— Goal of the exercise —
Return each line of the entries that holds the string "size".
--- Dataset Enclosed Below ---
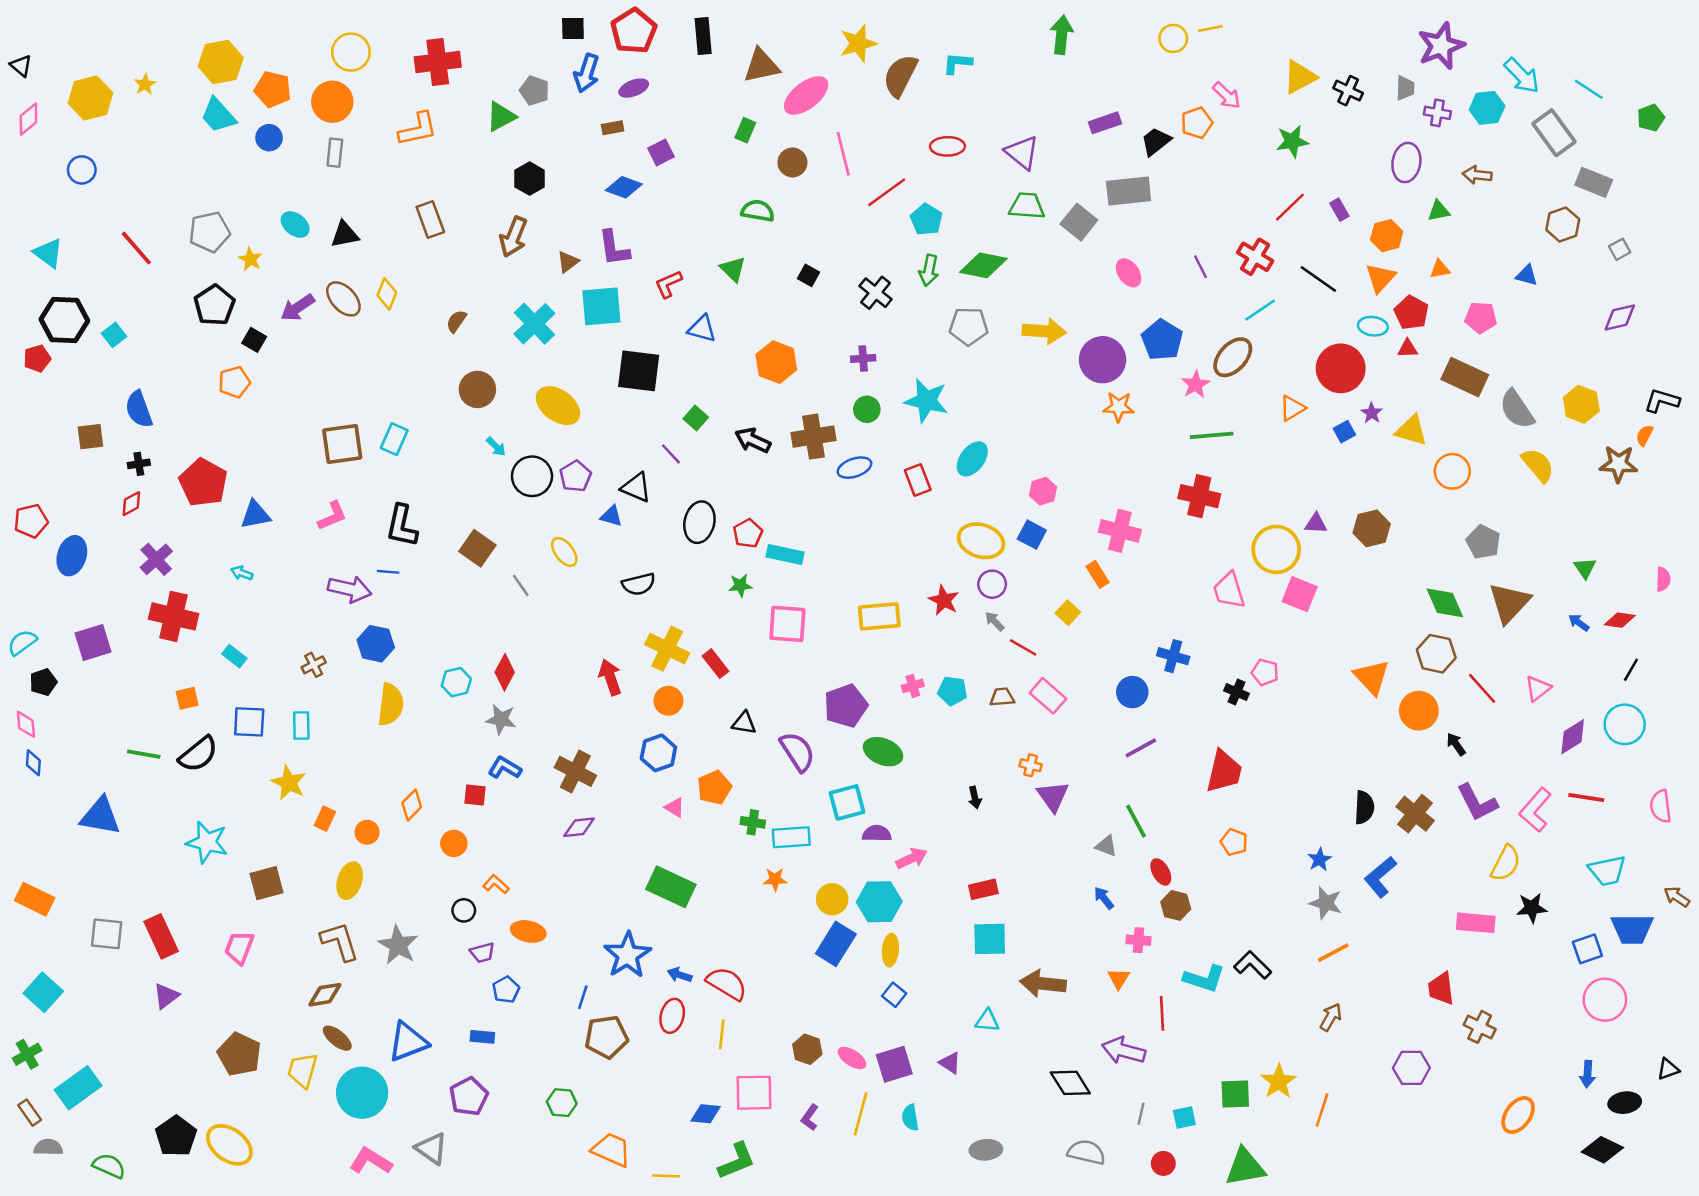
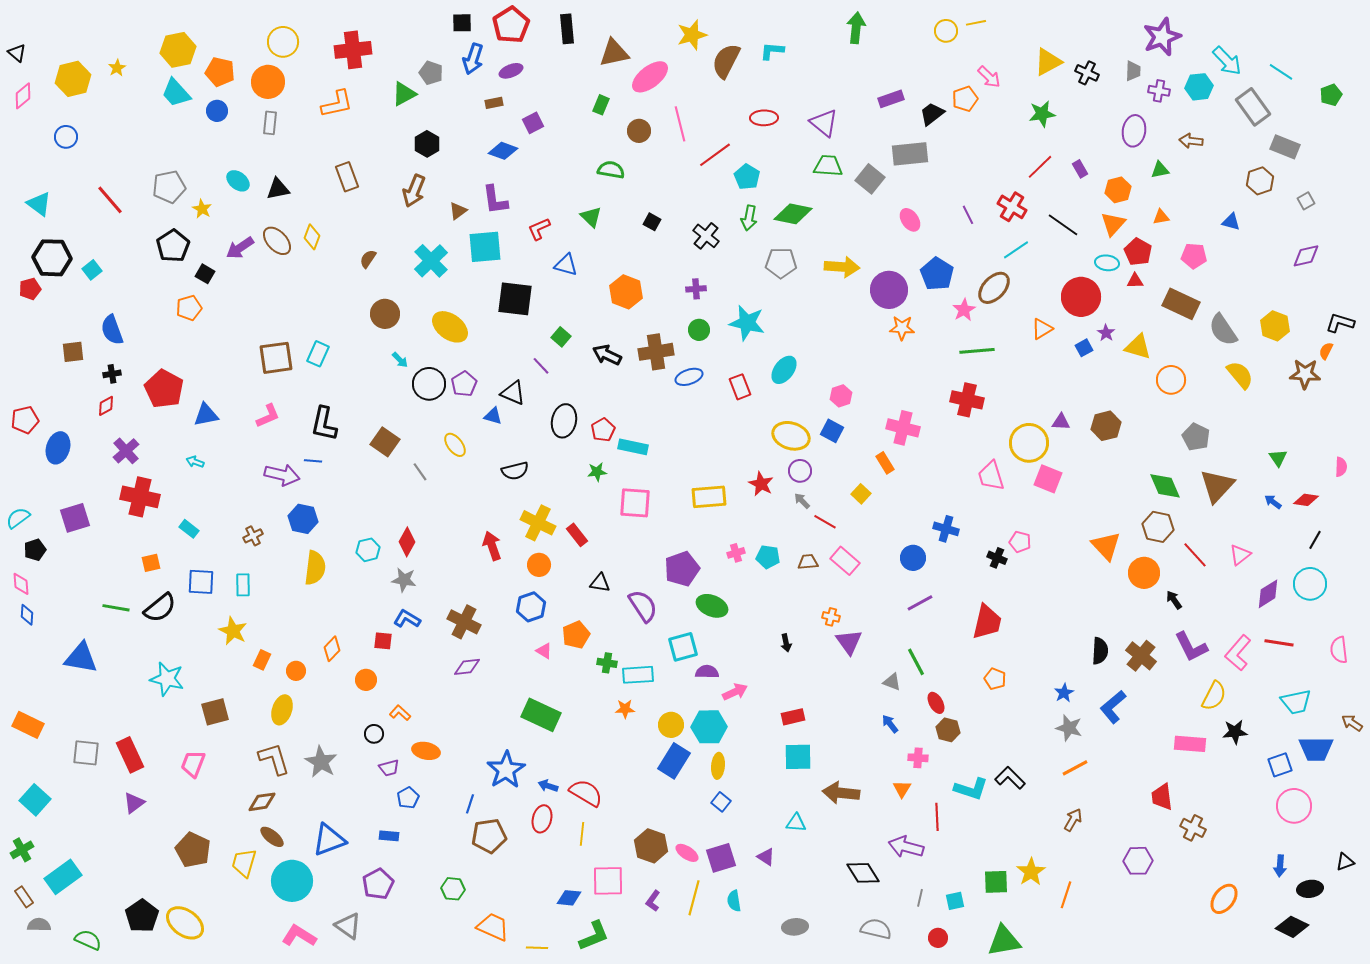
brown hexagon: (807, 1049) -> (651, 846), size x1.4

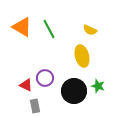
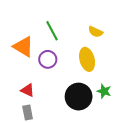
orange triangle: (22, 27) -> (23, 47), moved
purple circle: (45, 78) -> (48, 59), moved
gray rectangle: (35, 106) -> (28, 112), moved

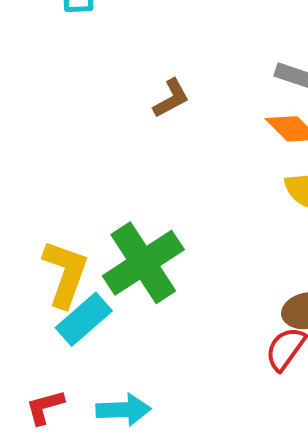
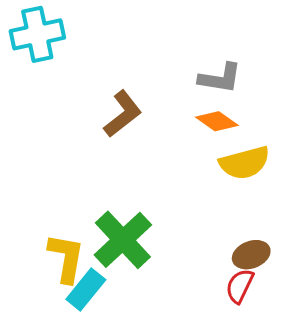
brown L-shape: (171, 98) -> (123, 114), size x1.5

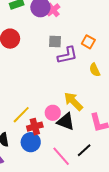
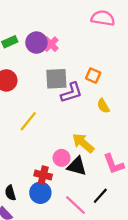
gray square: (55, 41) -> (56, 79), size x1.5
yellow line: (21, 115) -> (28, 121), moved
red cross: (35, 127) -> (43, 175), turned 35

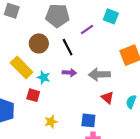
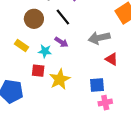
yellow rectangle: (22, 68) -> (22, 46), size x0.6
purple arrow: (69, 73) -> (61, 42), moved, turned 40
yellow star: (51, 122) -> (60, 79), moved, size x1.5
--- End of Enclosed Dataset ---
— Solution for this task —
brown hexagon: (807, 1049) -> (651, 846), size x1.4
brown L-shape: (171, 98) -> (123, 114), size x1.5
gray square: (55, 41) -> (56, 79), size x1.5
yellow rectangle: (22, 68) -> (22, 46), size x0.6
yellow star: (51, 122) -> (60, 79), moved, size x1.5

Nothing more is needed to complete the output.